■ Exercise requirements ■
Copy each record below exactly, please, and leave its pictures out.

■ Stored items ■

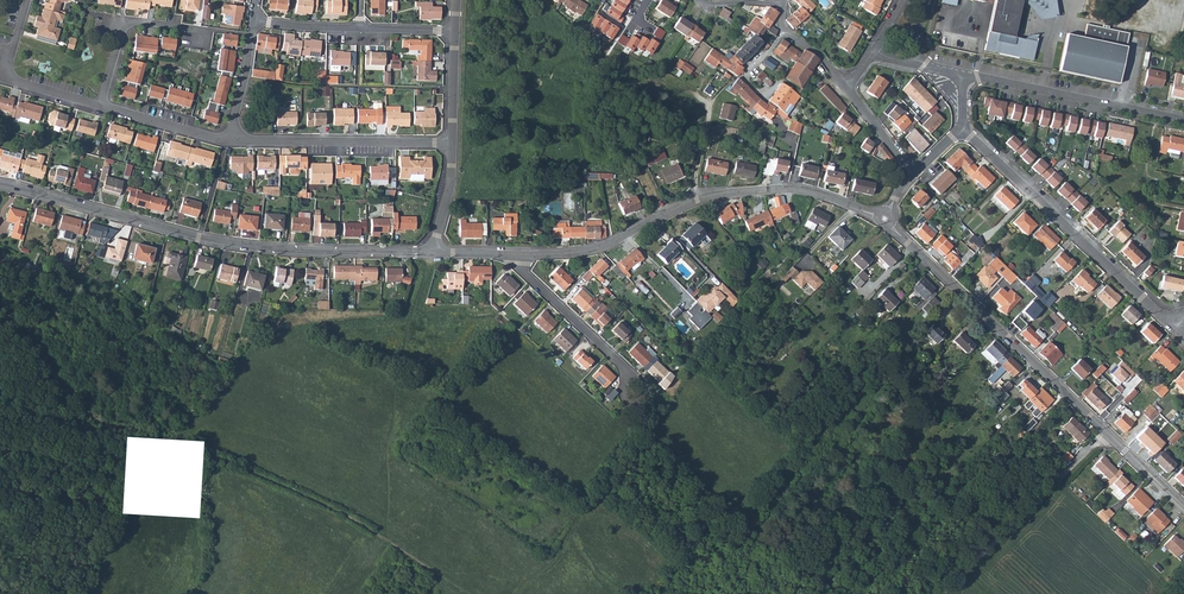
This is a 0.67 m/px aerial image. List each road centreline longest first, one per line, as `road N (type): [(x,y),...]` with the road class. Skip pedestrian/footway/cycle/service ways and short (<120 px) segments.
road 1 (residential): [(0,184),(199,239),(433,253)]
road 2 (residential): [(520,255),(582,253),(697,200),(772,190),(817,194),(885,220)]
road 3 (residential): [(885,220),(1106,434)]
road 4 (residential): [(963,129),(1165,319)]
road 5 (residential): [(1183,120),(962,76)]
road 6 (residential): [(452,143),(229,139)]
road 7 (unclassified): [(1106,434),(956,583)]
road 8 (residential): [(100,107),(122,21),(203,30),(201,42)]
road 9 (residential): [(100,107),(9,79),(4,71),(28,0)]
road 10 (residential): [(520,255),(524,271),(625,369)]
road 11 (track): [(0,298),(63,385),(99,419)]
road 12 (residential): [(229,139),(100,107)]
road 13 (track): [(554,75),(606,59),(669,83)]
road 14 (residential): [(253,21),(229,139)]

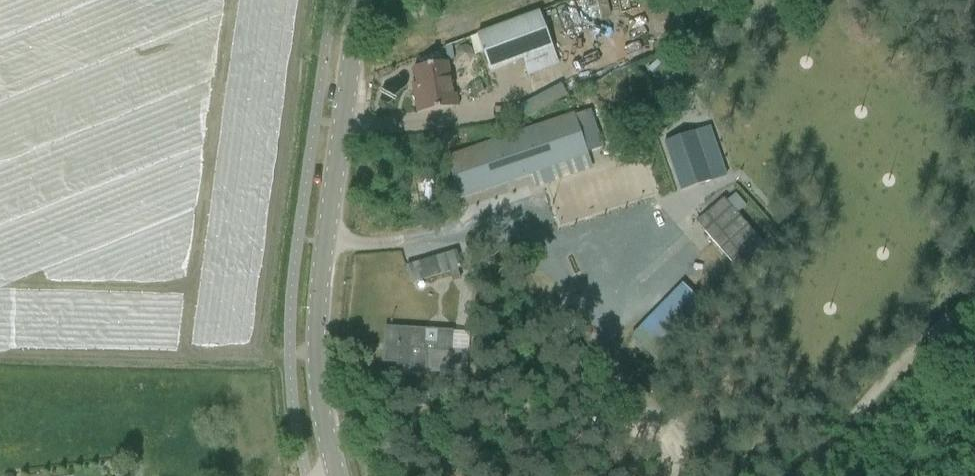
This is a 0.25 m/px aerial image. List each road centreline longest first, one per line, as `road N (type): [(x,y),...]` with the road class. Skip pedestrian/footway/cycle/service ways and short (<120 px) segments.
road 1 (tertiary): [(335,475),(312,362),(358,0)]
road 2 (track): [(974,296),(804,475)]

■ Your solution ■
This is a 0.67 m/px aerial image. List each road centreline longest first, one per line, as `road N (type): [(x,y),...]` with the road class. Skip pedestrian/footway/cycle/service ways and short (<120 px) segments.
road 1 (residential): [(0,184),(199,239),(433,253)]
road 2 (residential): [(520,255),(582,253),(697,200),(772,190),(817,194),(885,220)]
road 3 (residential): [(885,220),(1106,434)]
road 4 (residential): [(963,129),(1165,319)]
road 5 (residential): [(1183,120),(962,76)]
road 6 (residential): [(452,143),(229,139)]
road 7 (unclassified): [(1106,434),(956,583)]
road 8 (residential): [(100,107),(122,21),(203,30),(201,42)]
road 9 (residential): [(100,107),(9,79),(4,71),(28,0)]
road 10 (residential): [(520,255),(524,271),(625,369)]
road 11 (track): [(0,298),(63,385),(99,419)]
road 12 (residential): [(229,139),(100,107)]
road 13 (track): [(554,75),(606,59),(669,83)]
road 14 (residential): [(253,21),(229,139)]

This is a 0.25 m/px aerial image. List each road centreline longest first, one per line, as `road N (type): [(x,y),...]` with the road class. Skip pedestrian/footway/cycle/service ways and short (<120 px) segments.
road 1 (tertiary): [(335,475),(312,362),(358,0)]
road 2 (track): [(974,296),(804,475)]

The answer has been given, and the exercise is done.